Problem to solve: Up to and including the final line, please copy every line exactly, starting from the one that contains "camera: 60 degrees left, 15 degrees down" in the material below.
Start of Record excerpts
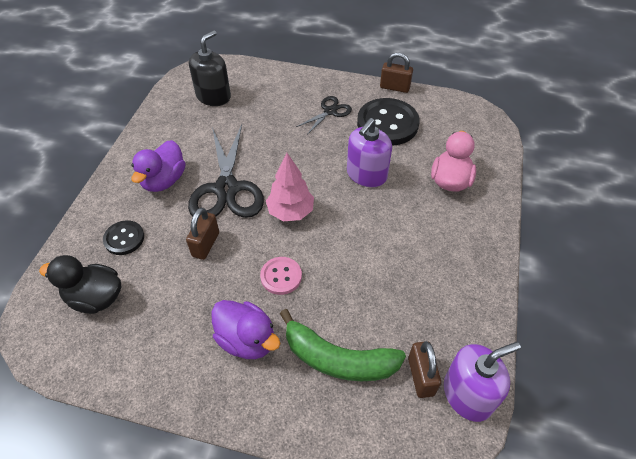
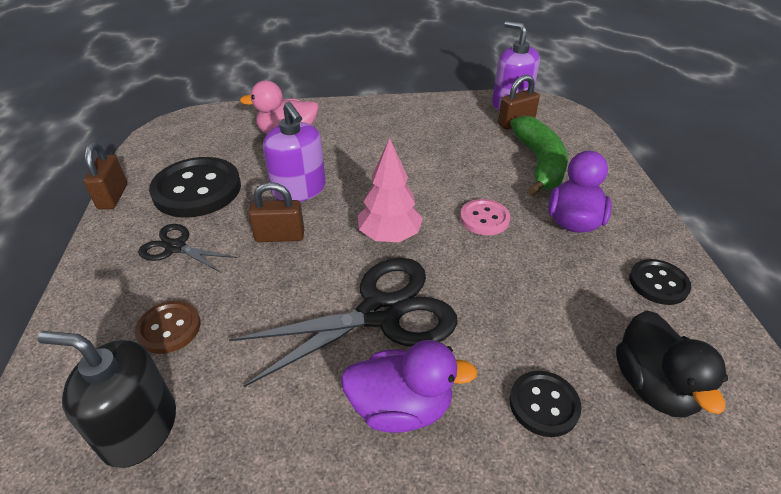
camera: 110 degrees left, 10 degrees down
brown padlock [186,208,219,260] -> brown padlock moved to [248,182,304,242]
purple soap dispenser [347,118,392,187] -> purple soap dispenser turned 45 degrees clockwise [263,102,326,202]
none -> brown button [135,301,200,354]
none -> black button [629,259,691,305]

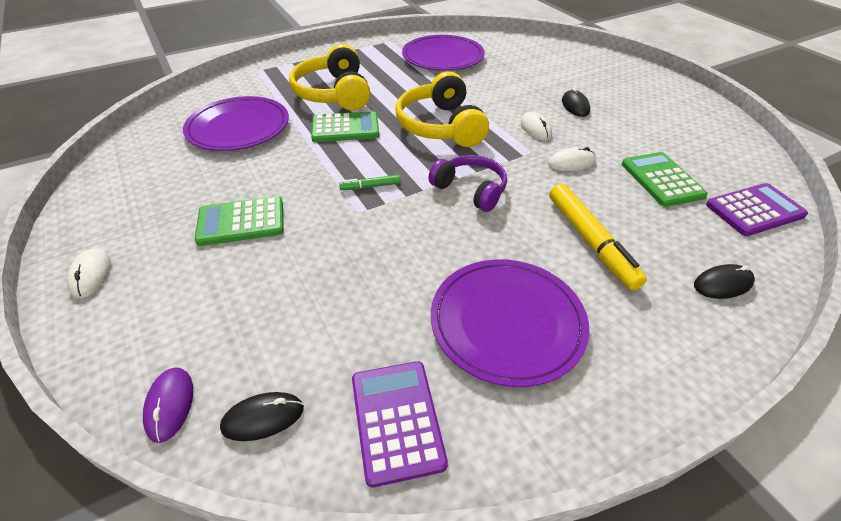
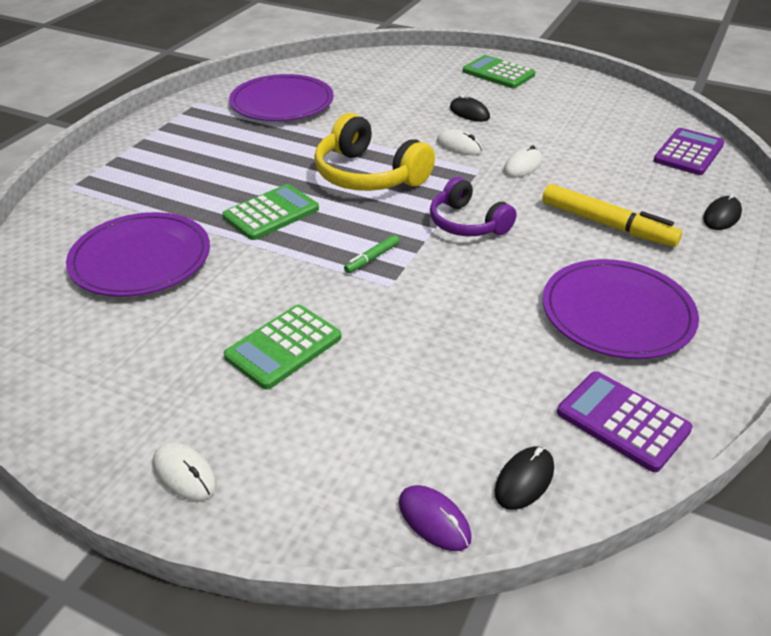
camera: 35 degrees left, 5 degrees down
yellow headphones [289,44,370,110] -> none
purple headphones [428,155,507,212] -> purple headphones turned 135 degrees counterclockwise [430,177,517,236]
green calculator [622,152,708,207] -> green calculator moved to [463,55,535,88]

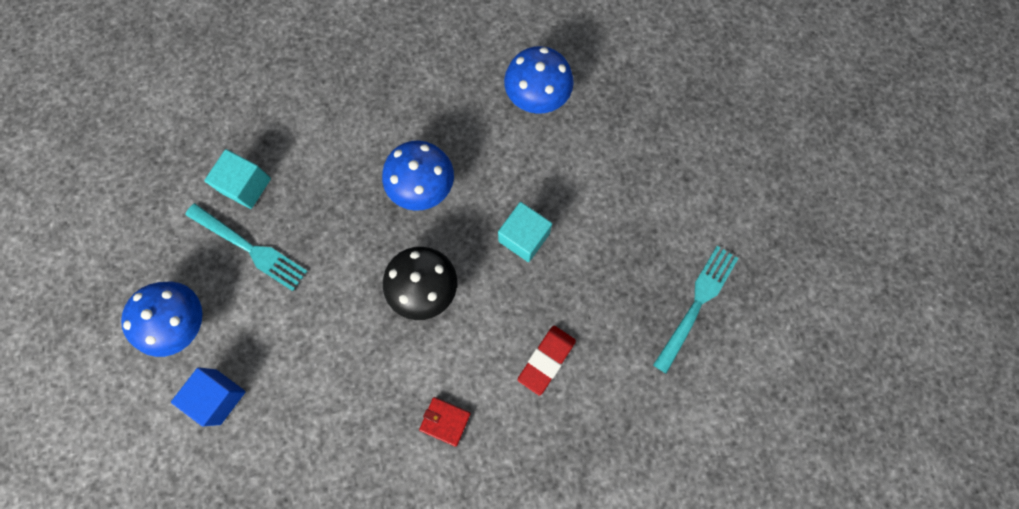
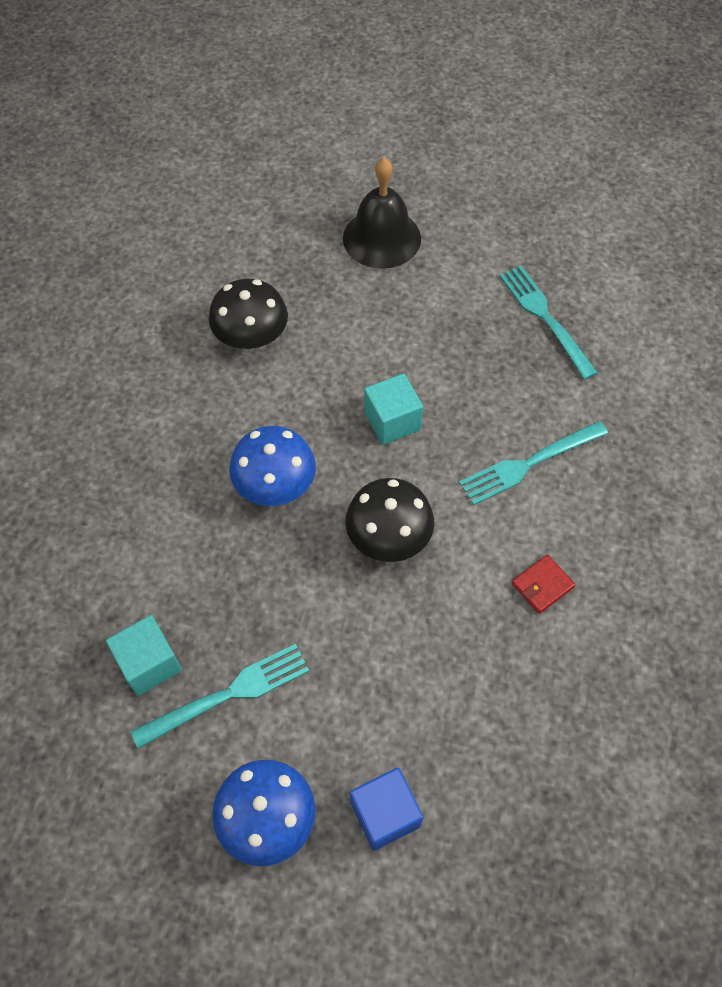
camera: 60 degrees left, 15 degrees down
blue mushroom [504,46,574,114] -> black mushroom [209,279,288,349]
red eraser [518,326,576,396] -> turquoise fork [459,421,608,505]
none -> black bell [343,157,421,269]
End of Record excerpts
Exercise result:
camera: 60 degrees left, 15 degrees down
blue mushroom [504,46,574,114] -> black mushroom [209,279,288,349]
red eraser [518,326,576,396] -> turquoise fork [459,421,608,505]
none -> black bell [343,157,421,269]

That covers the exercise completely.